PROBLEM. When you reach the line with "orange square: (486, 393)" in the listing below, transcribe it and each line after it up to and including the line with "orange L-shape: (340, 603)", exactly and with nothing else.

DATASET EXCERPTS.
================================

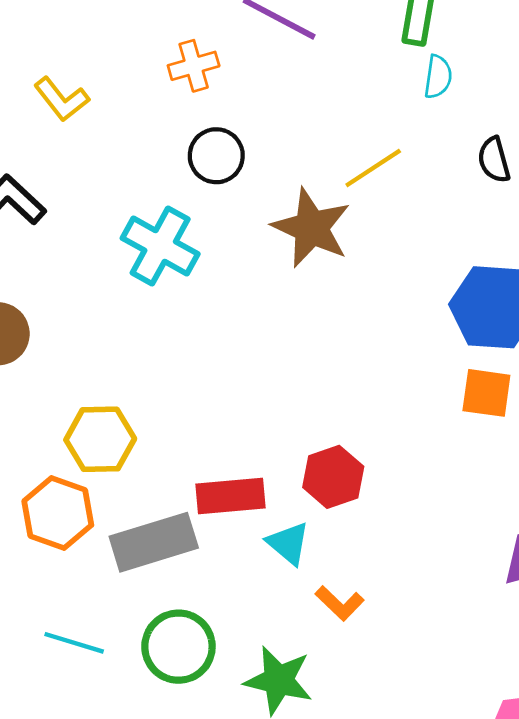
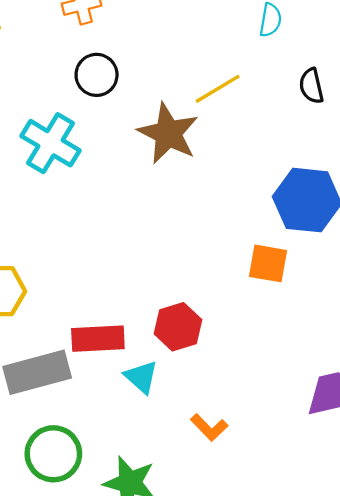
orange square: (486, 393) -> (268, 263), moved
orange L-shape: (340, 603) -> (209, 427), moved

================================

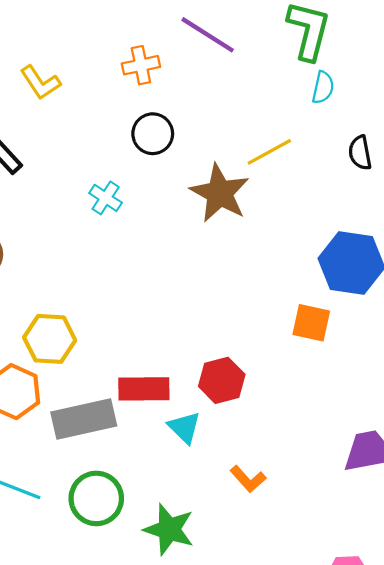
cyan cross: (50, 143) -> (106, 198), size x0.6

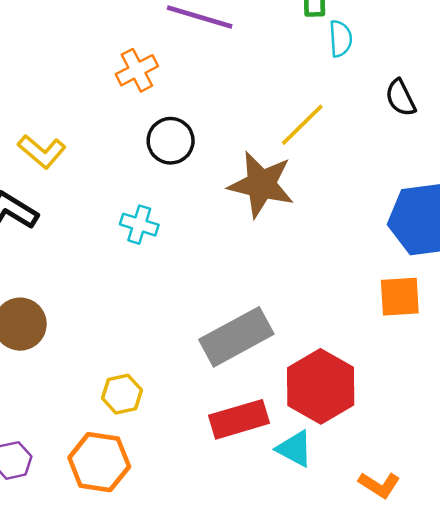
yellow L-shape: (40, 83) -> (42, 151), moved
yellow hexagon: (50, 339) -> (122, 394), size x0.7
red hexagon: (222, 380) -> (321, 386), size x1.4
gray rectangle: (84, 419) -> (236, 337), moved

================================

ANSWER SPACE.
orange square: (486, 393) -> (268, 263), moved
orange L-shape: (340, 603) -> (209, 427), moved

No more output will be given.